WHAT THE EXERCISE ASKS: Copy exactly. Begin at the line containing "shifted: preserve jar" and stop at the last line of the entries, omitting any pictures.

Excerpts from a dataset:

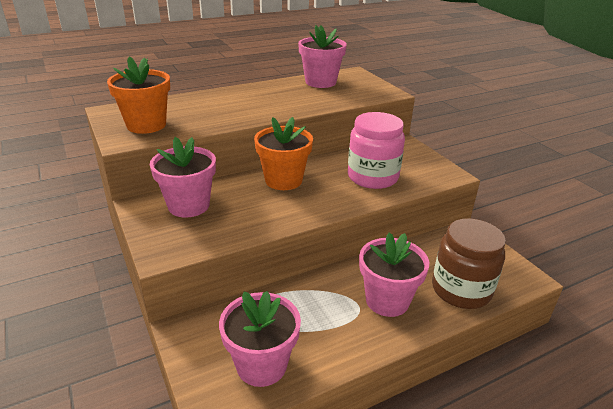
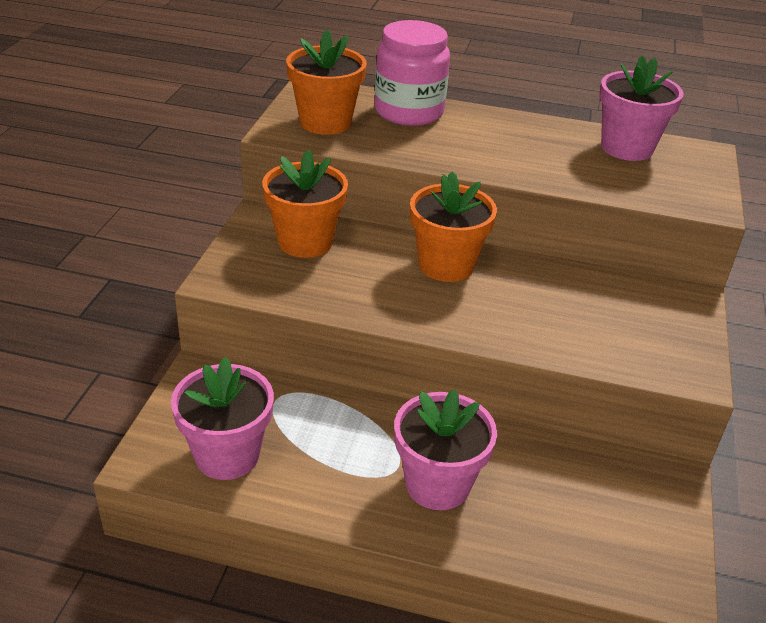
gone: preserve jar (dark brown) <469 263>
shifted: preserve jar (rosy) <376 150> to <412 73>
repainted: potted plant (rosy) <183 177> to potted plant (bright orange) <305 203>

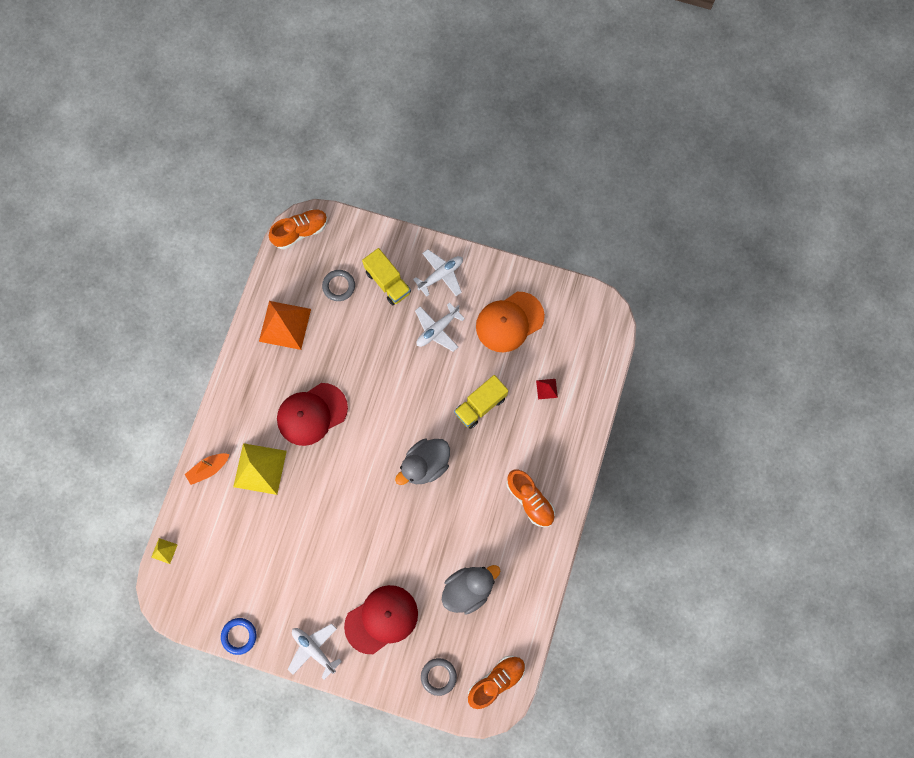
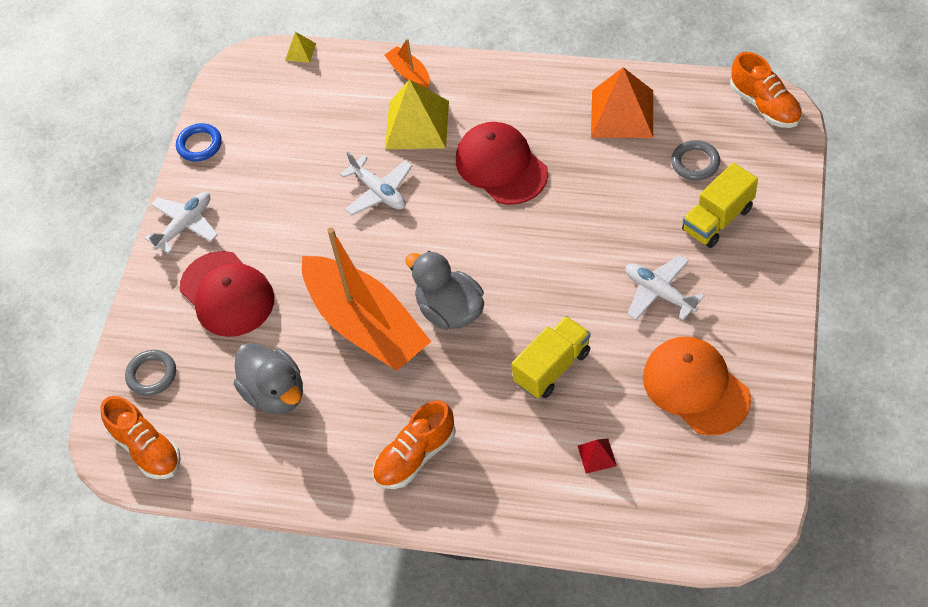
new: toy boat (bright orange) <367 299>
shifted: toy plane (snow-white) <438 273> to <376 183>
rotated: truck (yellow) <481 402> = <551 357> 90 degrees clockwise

ANSWER TO THE EXERCISE:
shifted: preserve jar (rosy) <376 150> to <412 73>
repainted: potted plant (rosy) <183 177> to potted plant (bright orange) <305 203>

new: toy boat (bright orange) <367 299>
shifted: toy plane (snow-white) <438 273> to <376 183>
rotated: truck (yellow) <481 402> = <551 357> 90 degrees clockwise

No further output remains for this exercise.